Collected material:
┄┄┄┄┄┄

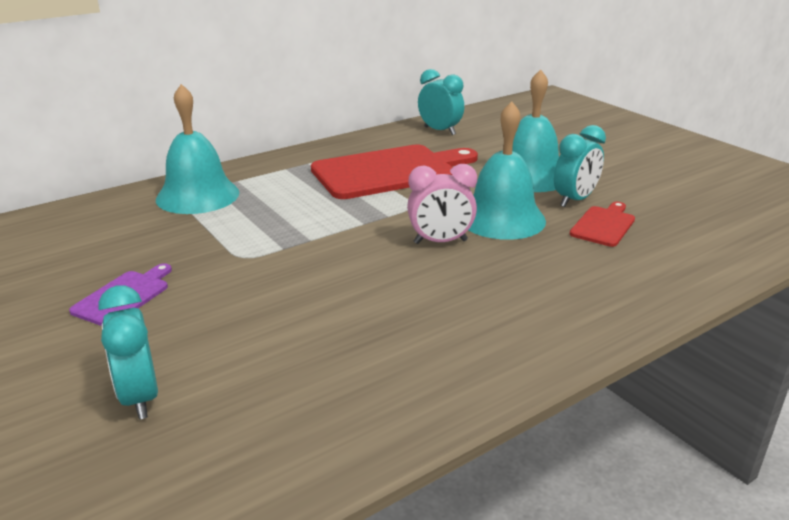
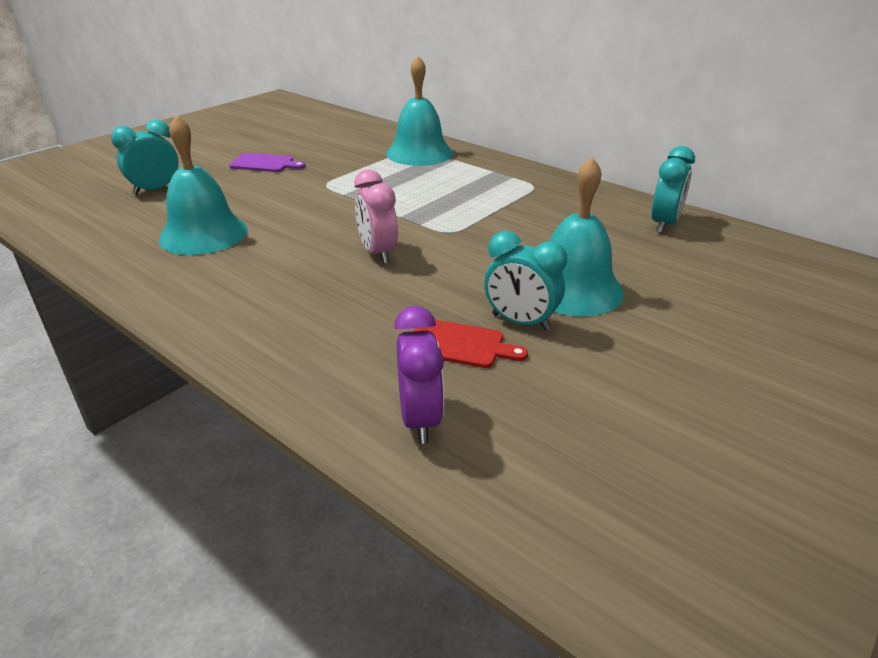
camera: 75 degrees right, 5 degrees up
(389, 171) = (522, 213): red cutting board -> none
(501, 218) = (443, 279): turquoise bell -> turquoise bell (203, 234)
(698, 250) = (420, 419): none -> purple clock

┄┄┄┄┄┄

Activity: The answer is the whole listing retyped exactly, with pictures omitted.

Exercise solution:
camera: 75 degrees right, 5 degrees up
(389, 171) = (522, 213): red cutting board -> none
(501, 218) = (443, 279): turquoise bell -> turquoise bell (203, 234)
(698, 250) = (420, 419): none -> purple clock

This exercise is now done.